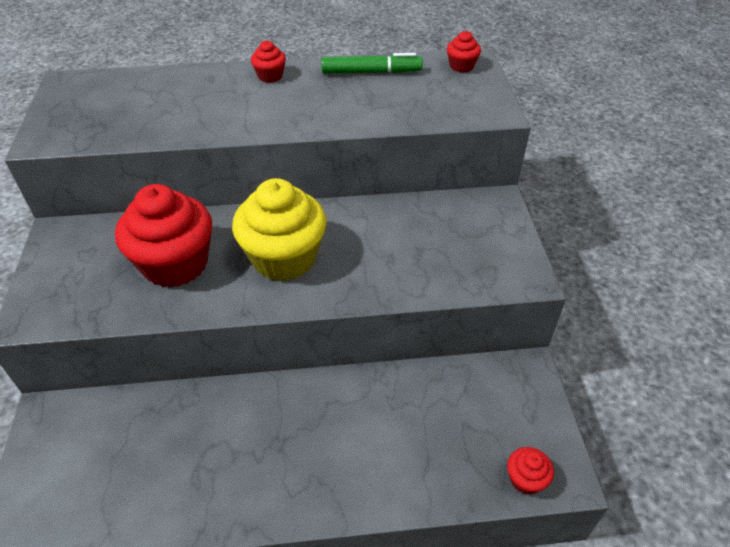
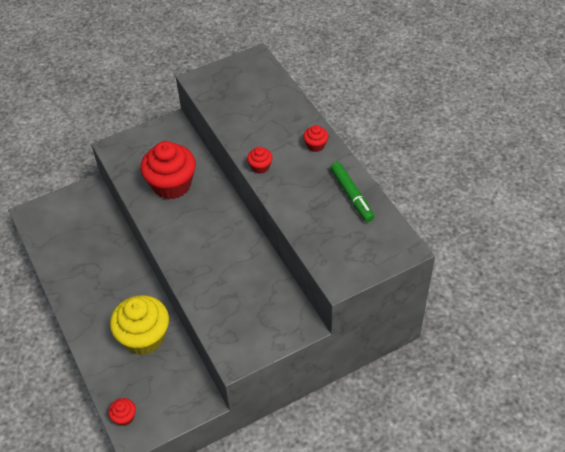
camera: 70 degrees right, 5 degrees up
(284, 258) = (197, 231): yellow cupcake -> yellow cupcake (144, 337)
(461, 66) = (391, 244): red cupcake -> red cupcake (260, 167)

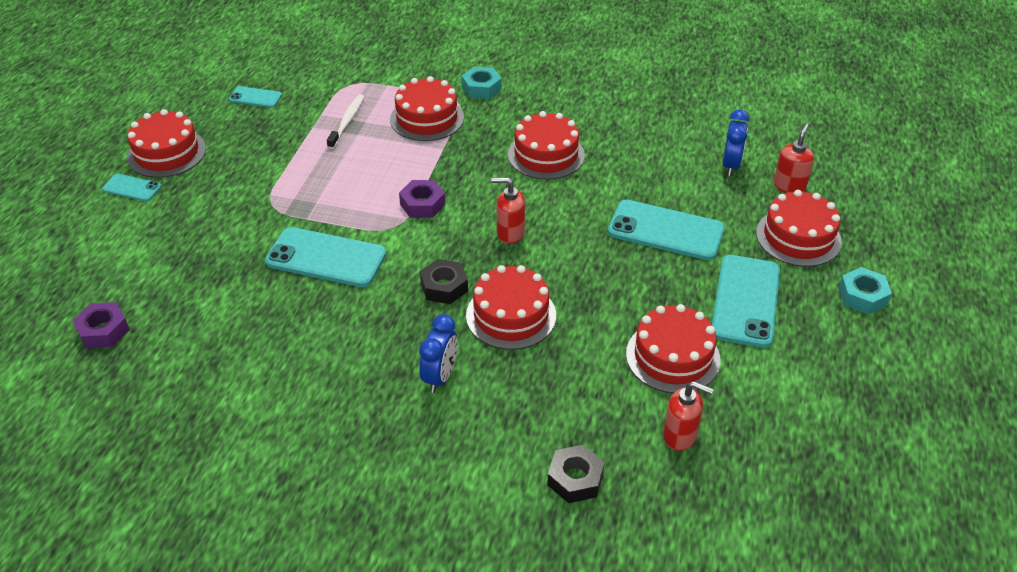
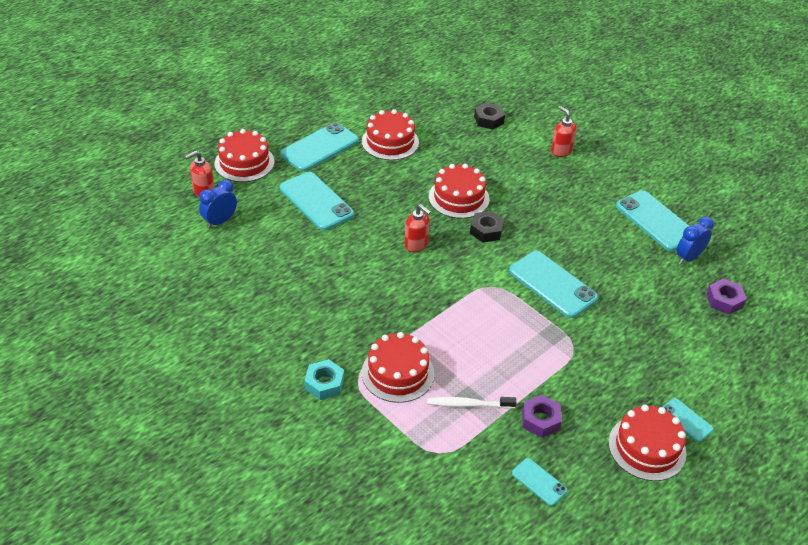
camera: 150 degrees left, 0 degrees up
(224, 410) = (655, 221): none -> turquoise phone
(347, 121) = (468, 404): white toothbrush -> white toothbrush turned 45 degrees clockwise
(422, 204) = (459, 293): purple nut -> purple nut (540, 420)
(440, 377) = (523, 186): blue clock -> blue clock (688, 257)
(546, 155) = (335, 291): red cake -> none
(680, 436) = (423, 113): red soap dispenser -> red soap dispenser (561, 151)
(862, 296) = (255, 123): turquoise nut -> none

**Assigned task**
Please reproduce the listing word for word, but only from the line that contains "(224, 410) = (655, 221): none" to its last line, inclusive.

**Result below**
(224, 410) = (655, 221): none -> turquoise phone
(347, 121) = (468, 404): white toothbrush -> white toothbrush turned 45 degrees clockwise
(422, 204) = (459, 293): purple nut -> purple nut (540, 420)
(440, 377) = (523, 186): blue clock -> blue clock (688, 257)
(546, 155) = (335, 291): red cake -> none
(680, 436) = (423, 113): red soap dispenser -> red soap dispenser (561, 151)
(862, 296) = (255, 123): turquoise nut -> none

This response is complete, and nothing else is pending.